DATA EXCERPT -

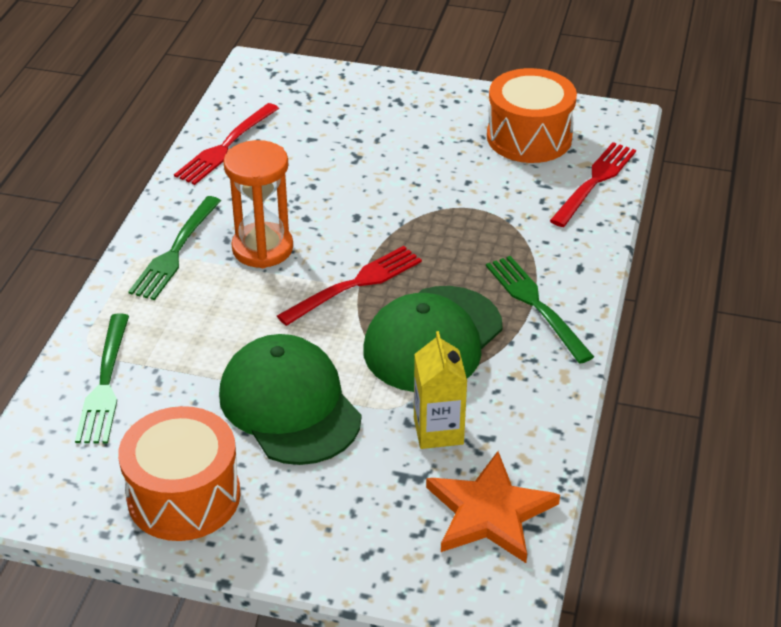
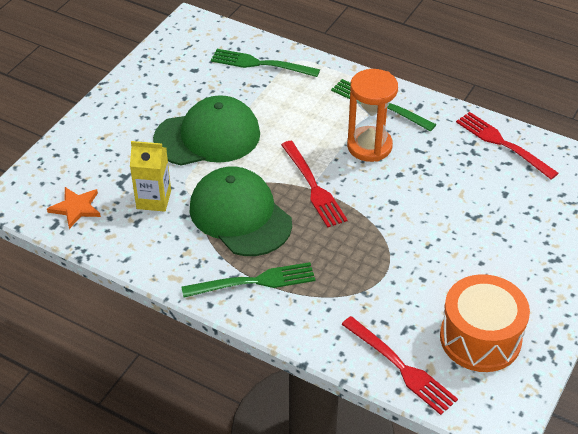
camera: 105 degrees right, 5 degrees up
(184, 496) = (155, 85): orange drum -> none
(489, 512) = (76, 208): orange star -> orange star, size x0.62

EXERCISE - Extract the full listing above verbatim; pictures are to be left out of the copy.

TASK RESPONSE -
camera: 105 degrees right, 5 degrees up
(184, 496) = (155, 85): orange drum -> none
(489, 512) = (76, 208): orange star -> orange star, size x0.62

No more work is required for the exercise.